Copy the lines below exactly, starting with the first and finishing with the one holding "building: [116,183,149,216] -> none"; do not copy the pictures.

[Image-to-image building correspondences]
================================
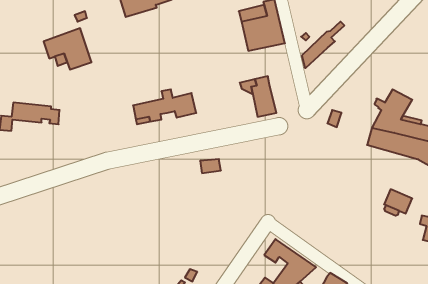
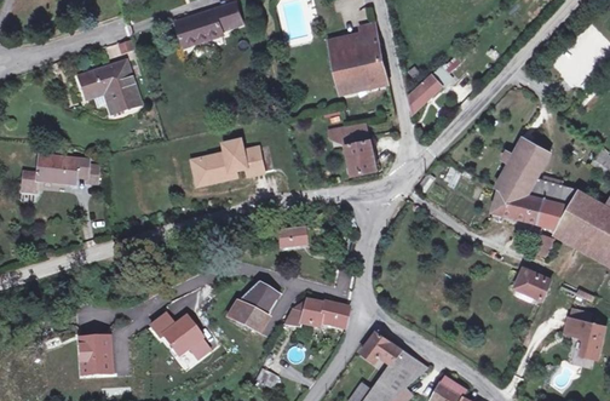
building: none -> [226,282,277,331]
building: none -> [284,300,349,327]
building: none -> [148,311,212,361]
building: none -> [74,333,113,377]

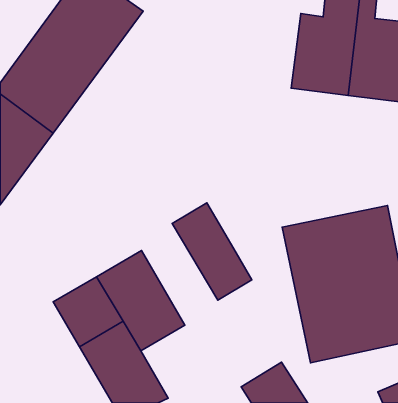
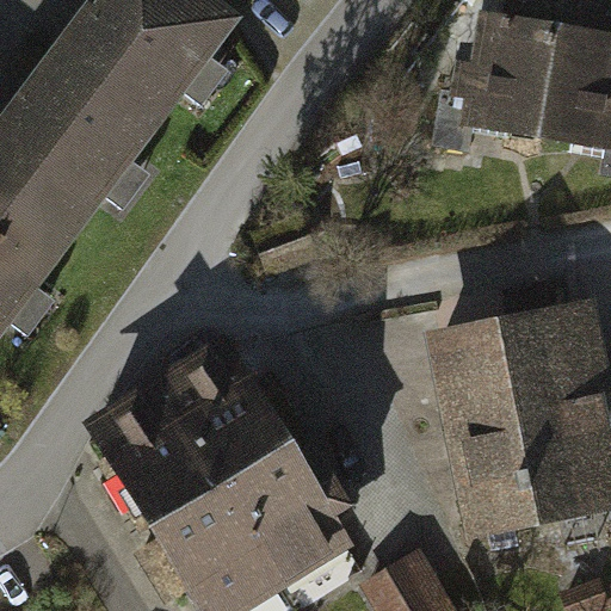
building: [172,203,252,300] -> none
building: none -> [228,483,334,592]

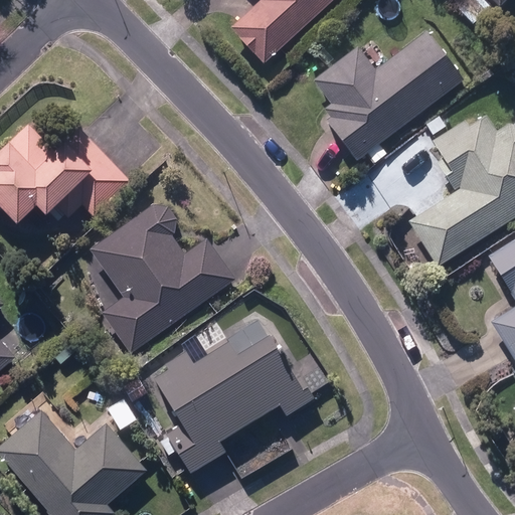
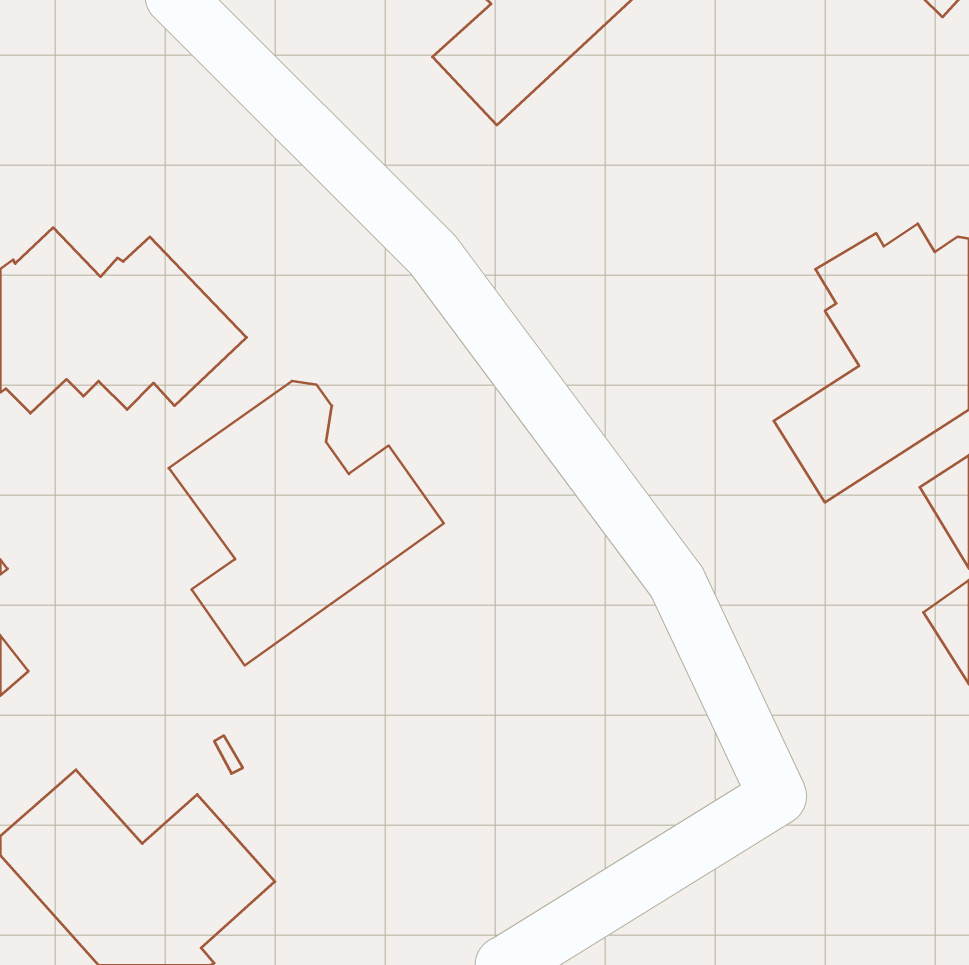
building: [313,33,464,162] -> none
building: [153,330,315,472] -> none

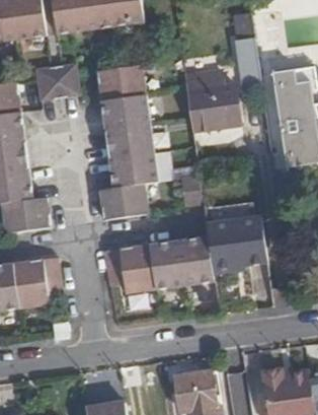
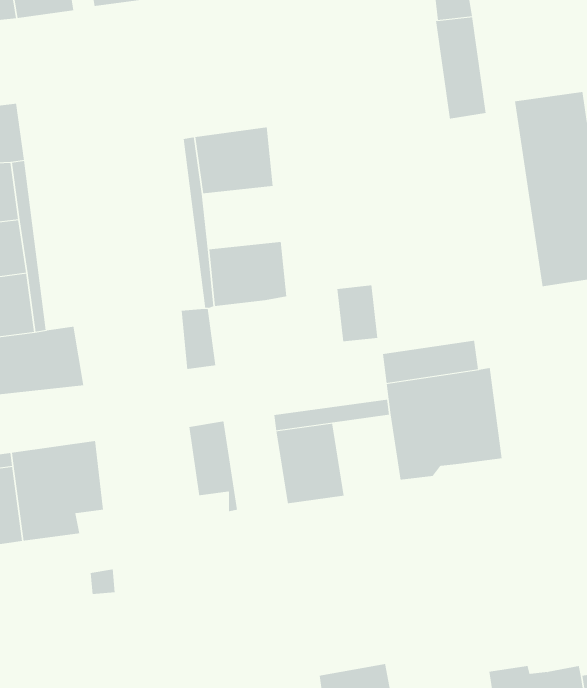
building: [36,62,80,97] -> none
building: [98,64,147,99] -> none
building: [188,68,236,130] -> none
building: [113,124,154,156] -> none
building: [116,183,149,216] -> none
building: [125,241,157,290] -> none
building: [180,241,215,283] -> none

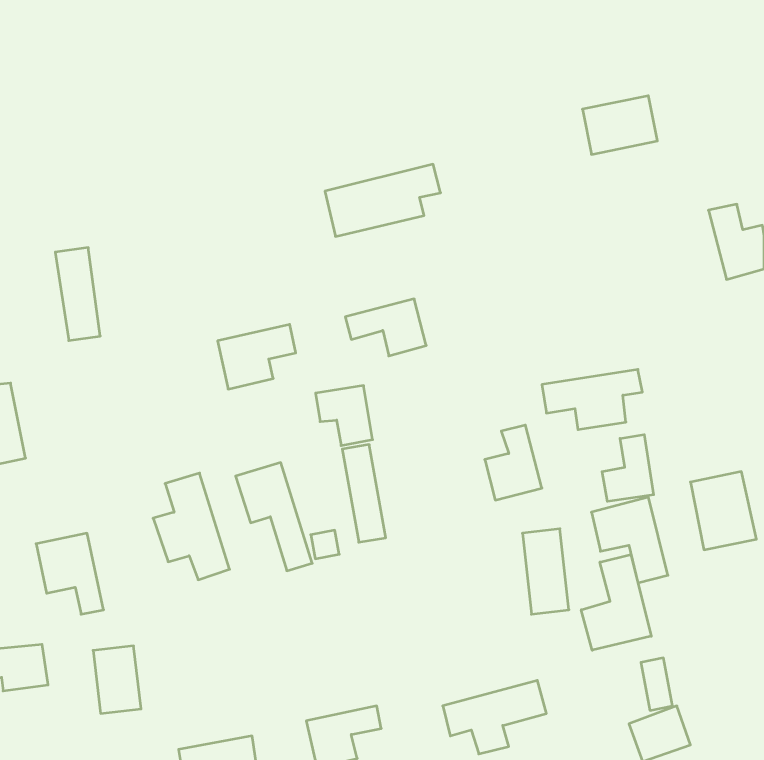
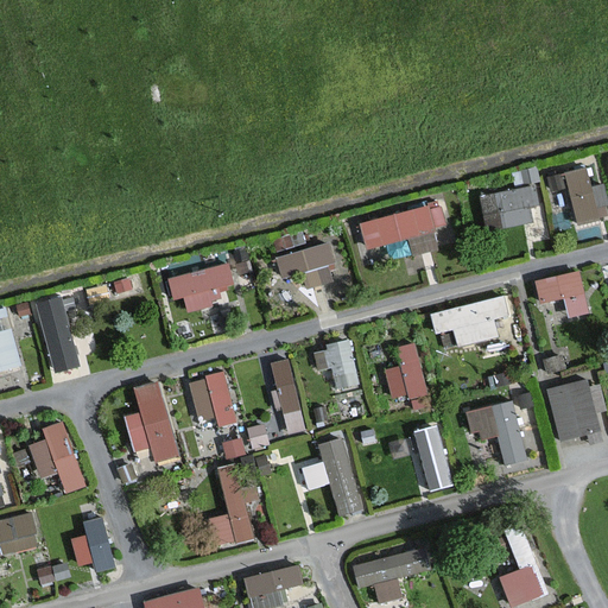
building: [582,96,657,154] -> [479,185,538,232]
building: [325,164,441,236] -> [356,202,448,259]
building: [55,248,100,341] -> [39,296,75,369]
building: none -> [531,270,591,319]
building: [316,386,373,446] -> [314,341,359,388]
building: [602,435,654,501] -> none
building: none -> [304,437,362,515]
building: [581,554,651,650] -> none
building: none -> [207,463,259,549]

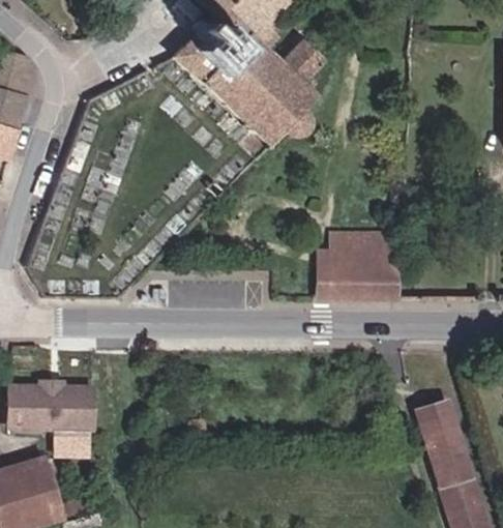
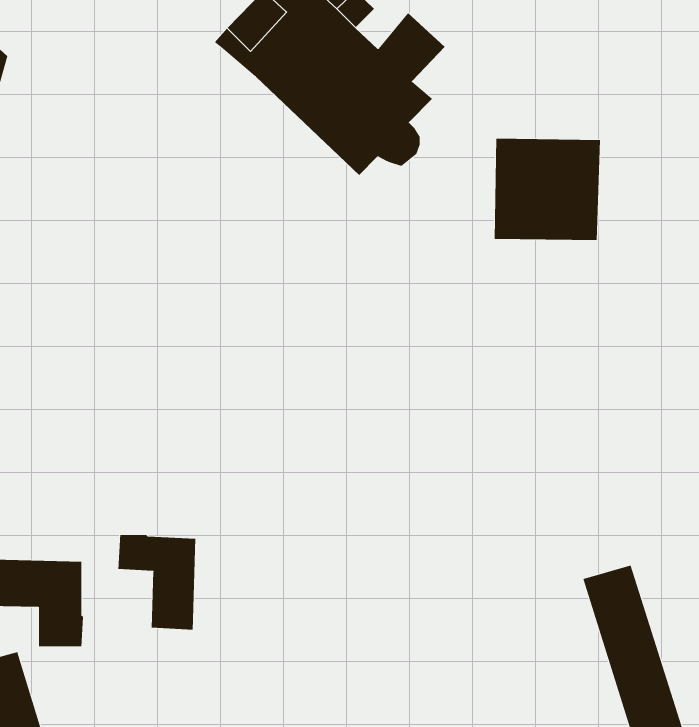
building: [332,232,403,299] -> [494,138,601,241]
building: none -> [118,534,196,630]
================================
» **YOUR SOLUTION**:
building: none -> [226,282,277,331]
building: none -> [284,300,349,327]
building: none -> [148,311,212,361]
building: none -> [74,333,113,377]

building: [172,203,252,300] -> none
building: none -> [228,483,334,592]

building: [313,33,464,162] -> none
building: [153,330,315,472] -> none

building: [36,62,80,97] -> none
building: [98,64,147,99] -> none
building: [188,68,236,130] -> none
building: [113,124,154,156] -> none
building: [116,183,149,216] -> none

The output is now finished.